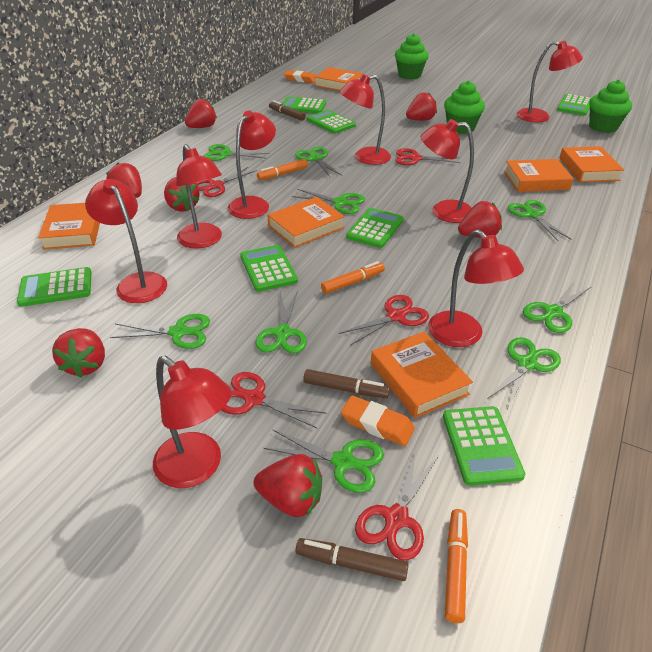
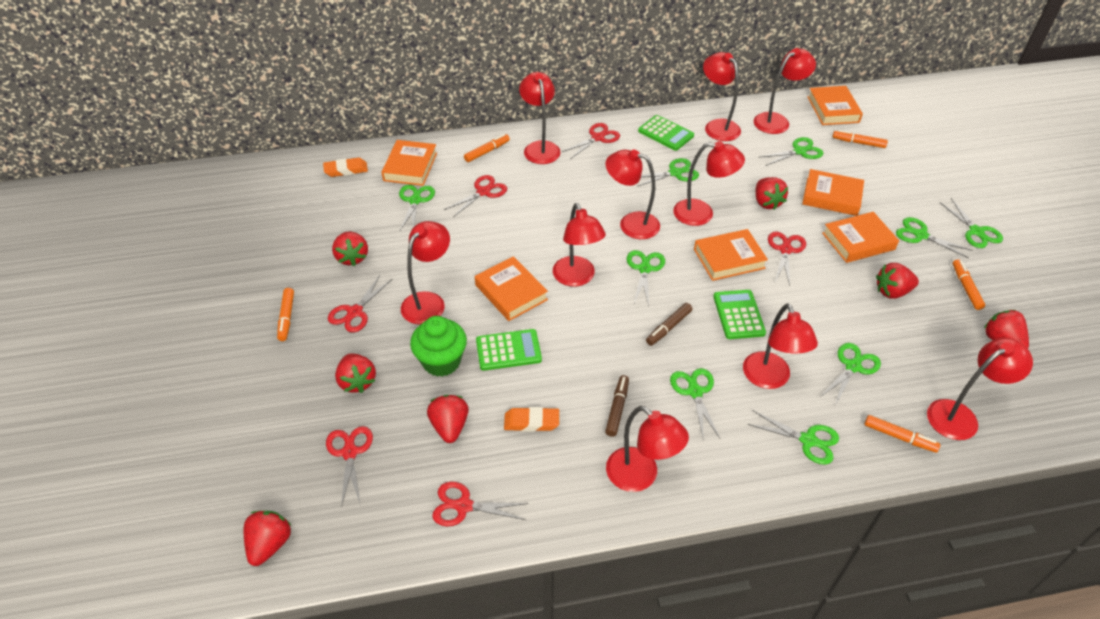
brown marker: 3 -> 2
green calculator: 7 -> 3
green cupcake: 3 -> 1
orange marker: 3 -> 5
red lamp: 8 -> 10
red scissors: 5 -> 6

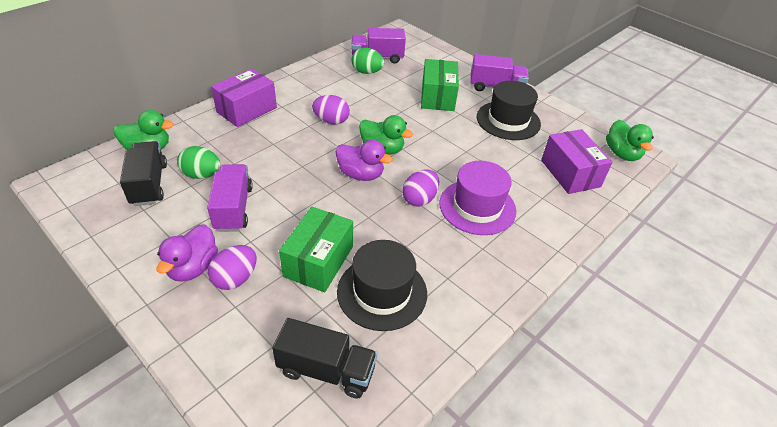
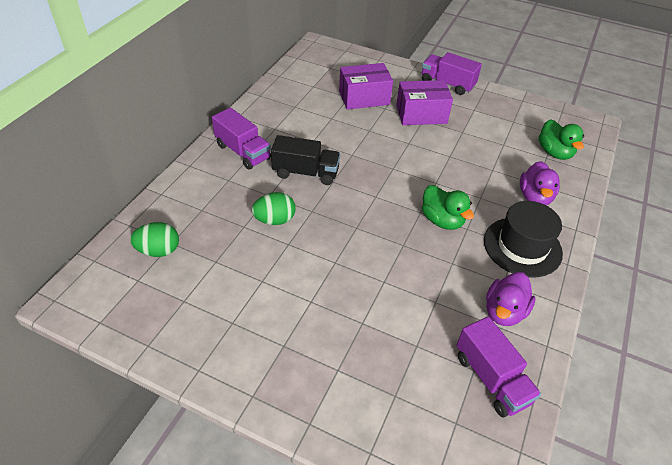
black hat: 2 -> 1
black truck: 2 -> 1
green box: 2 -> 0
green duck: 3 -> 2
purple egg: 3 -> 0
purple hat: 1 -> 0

_ _ _ _ _

| PROBLEM |
From the first record to the last, retype everything exactly except the images.

| SOLUTION TO THE PROBLEM |
brown marker: 3 -> 2
green calculator: 7 -> 3
green cupcake: 3 -> 1
orange marker: 3 -> 5
red lamp: 8 -> 10
red scissors: 5 -> 6

black hat: 2 -> 1
black truck: 2 -> 1
green box: 2 -> 0
green duck: 3 -> 2
purple egg: 3 -> 0
purple hat: 1 -> 0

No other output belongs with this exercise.